--- Material provided Enclosed Below ---
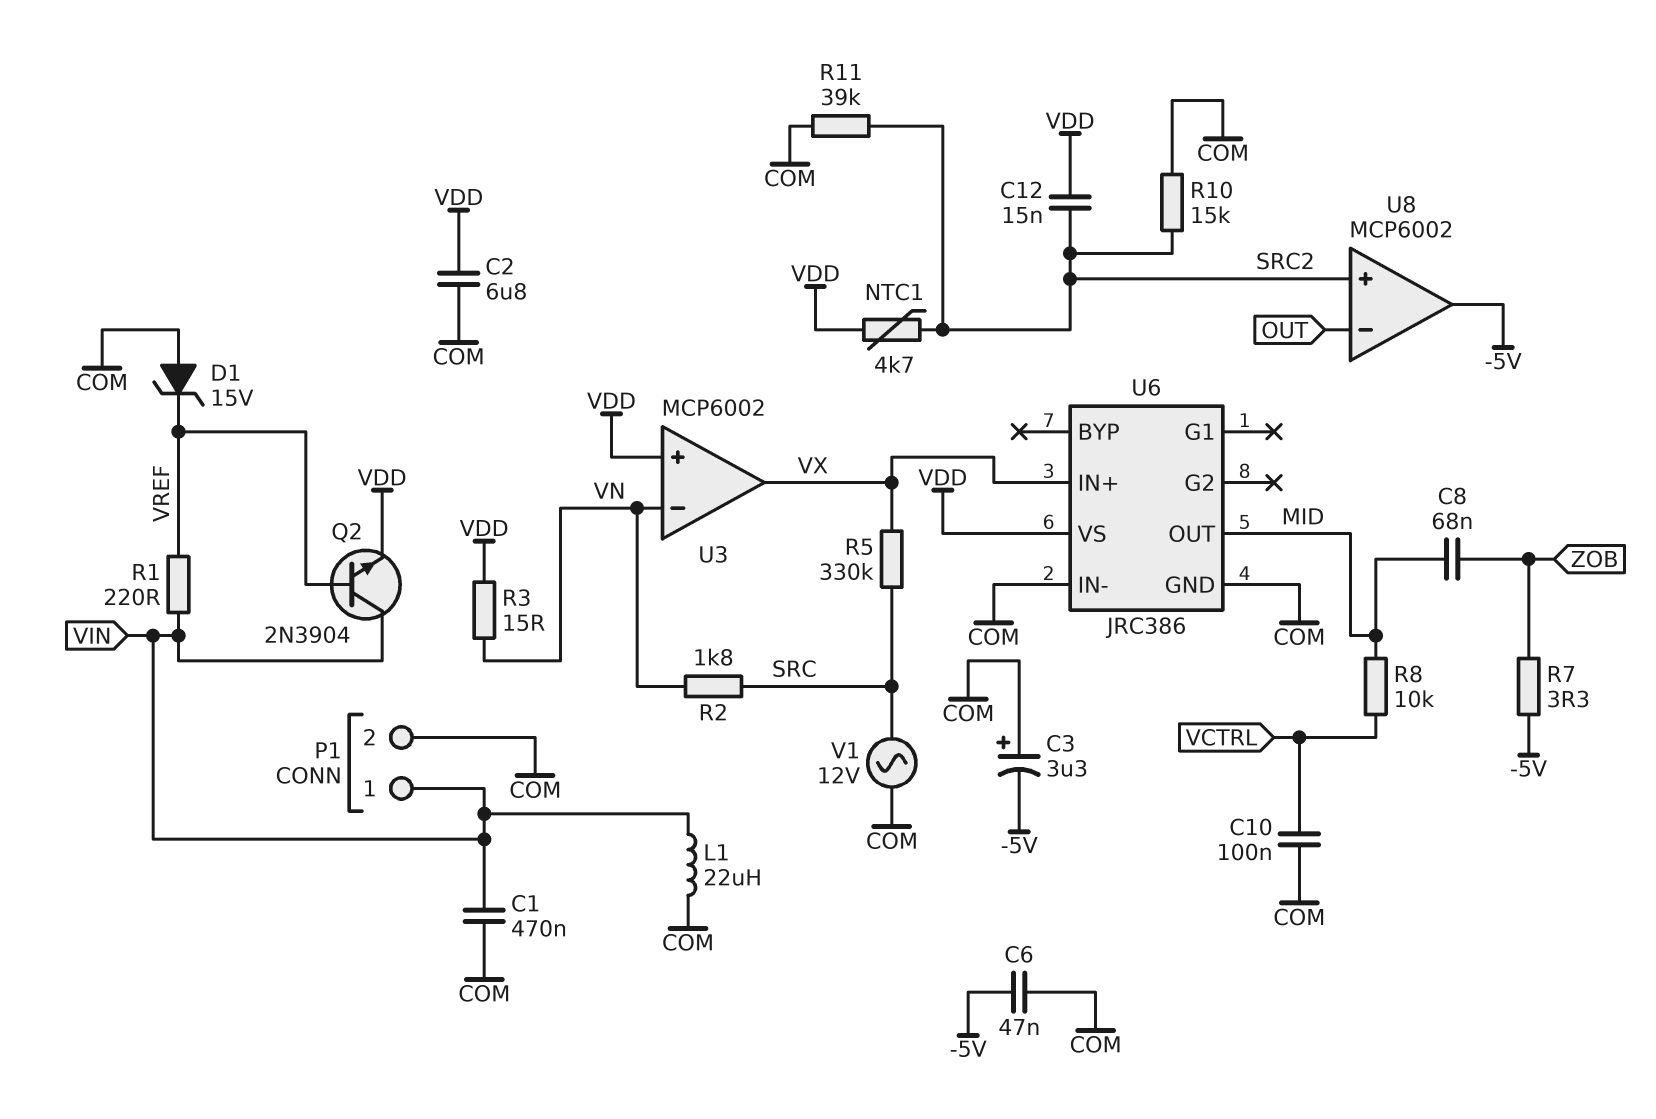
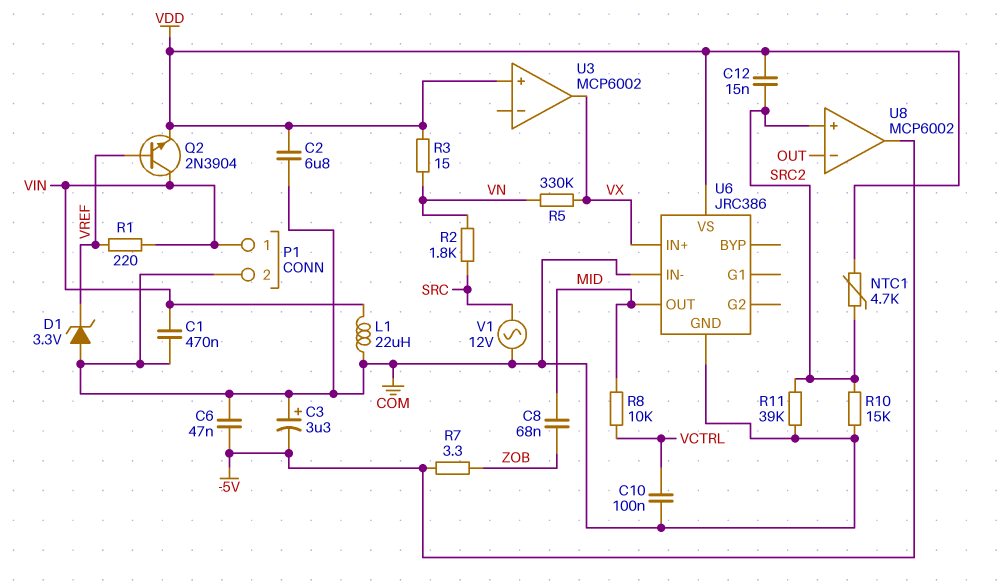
D1: zener 15V (A COM, K VREF) -> zener 3.3V (A COM, K VREF)
R5: 330k (SRC, VX) -> 330k (VN, VX)
U3 pin in-: VN -> none

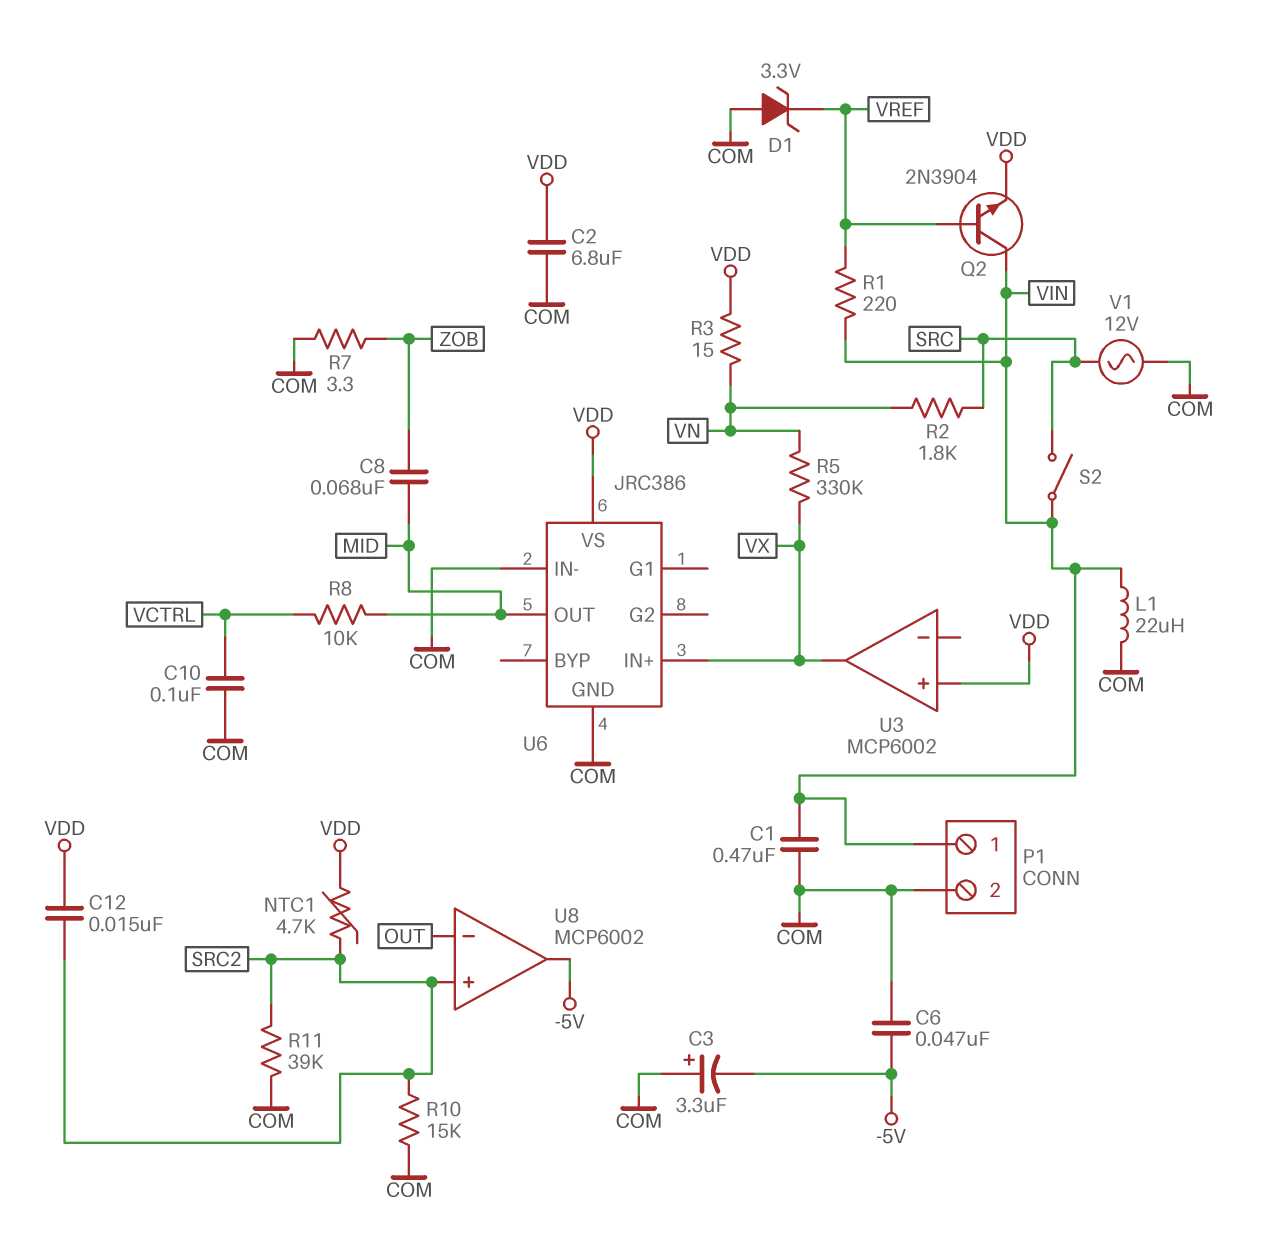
R7: 3.3 (-5V, ZOB) -> 3.3 (COM, ZOB)
S2: none -> switch (SRC, VIN)

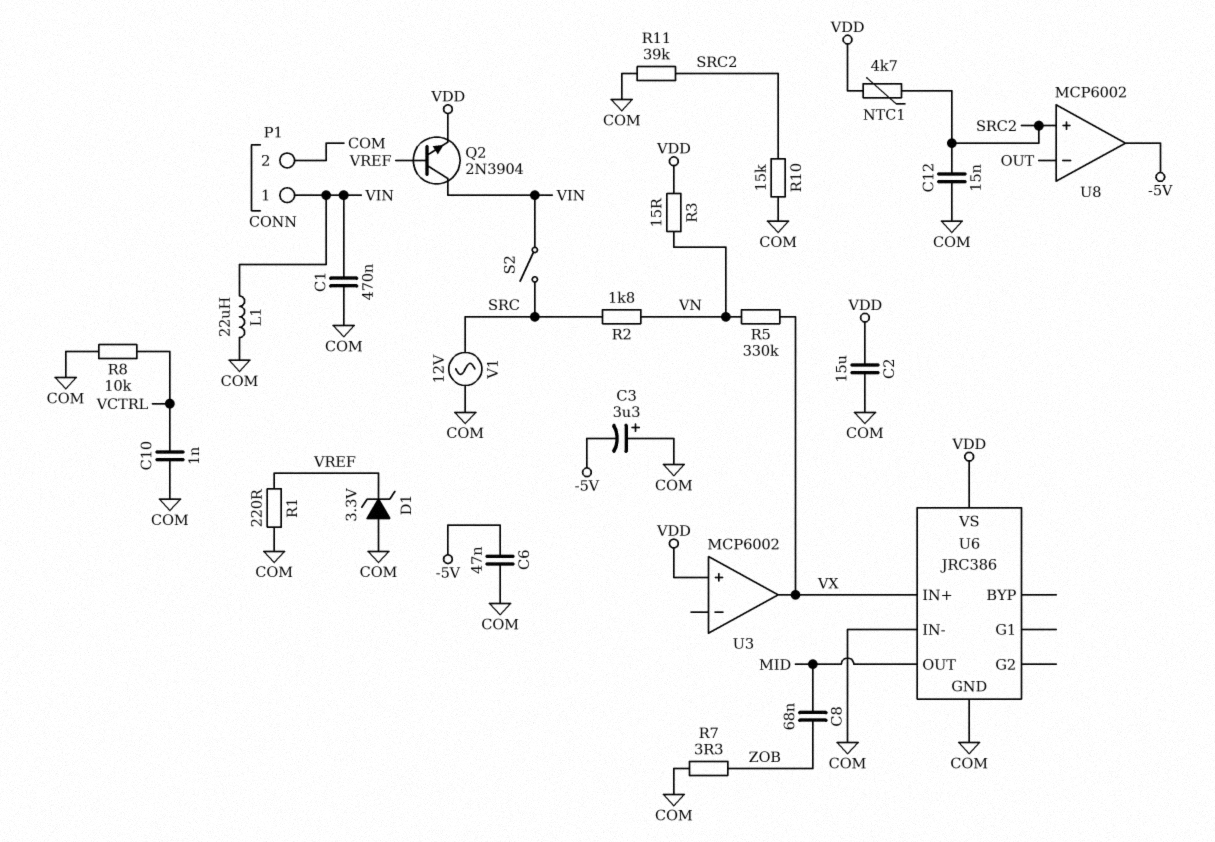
C2: 6.8uF (COM, VDD) -> 15uF (COM, VDD)
C10: 100nF (COM, VCTRL) -> 1nF (COM, VCTRL)
C12: 15nF (SRC2, VDD) -> 15nF (COM, SRC2)
R1: 220 (VIN, VREF) -> 220 (COM, VREF)
R8: 10k (MID, VCTRL) -> 10k (COM, VCTRL)

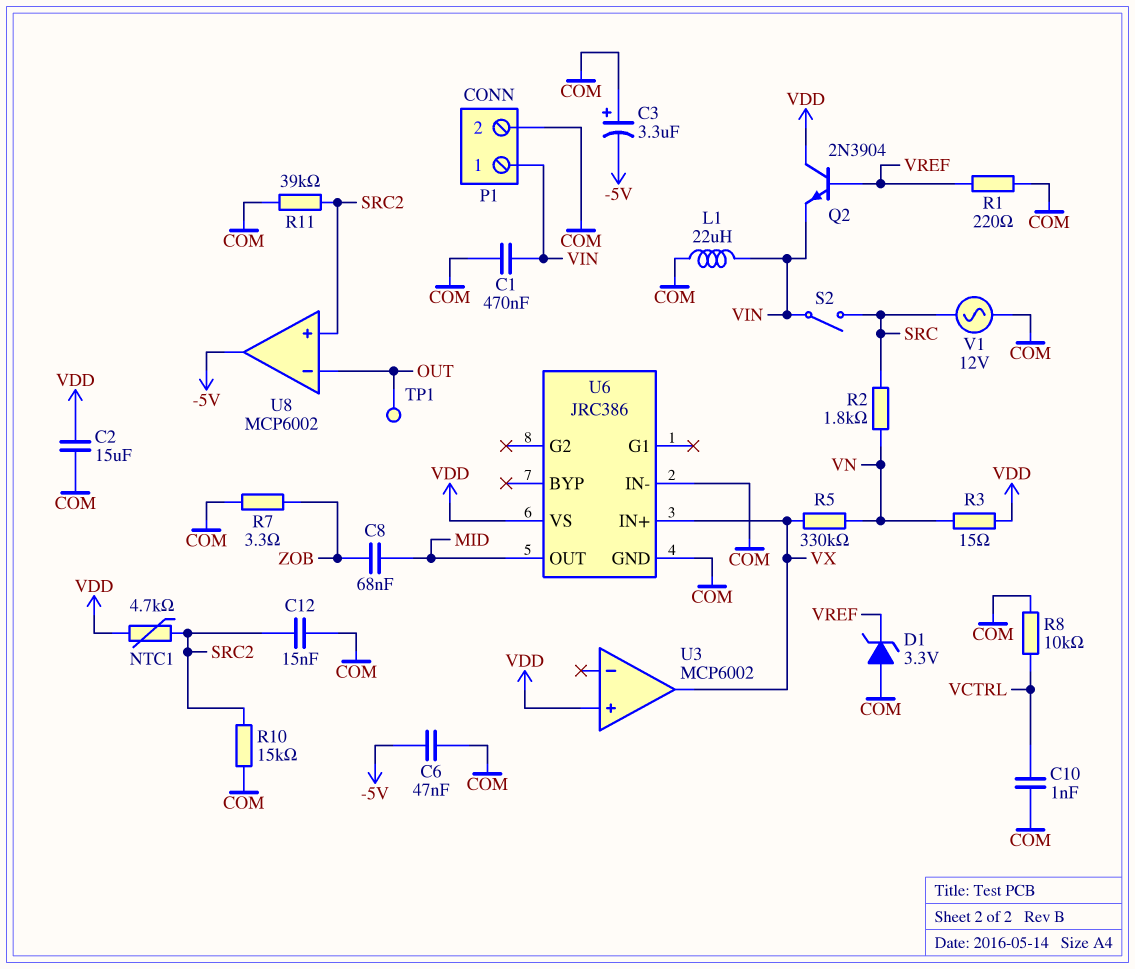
Q2: NPN 2N3904 (B VREF, C VIN, E VDD) -> NPN 2N3904 (B VREF, C VDD, E VIN)
TP1: none -> test point (OUT)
--- End of Enclosed Material provided ---
Action item: Copy each line containing the word "VCTRL" from the data.

Written solution:
C10: 100nF (COM, VCTRL) -> 1nF (COM, VCTRL)
R8: 10k (MID, VCTRL) -> 10k (COM, VCTRL)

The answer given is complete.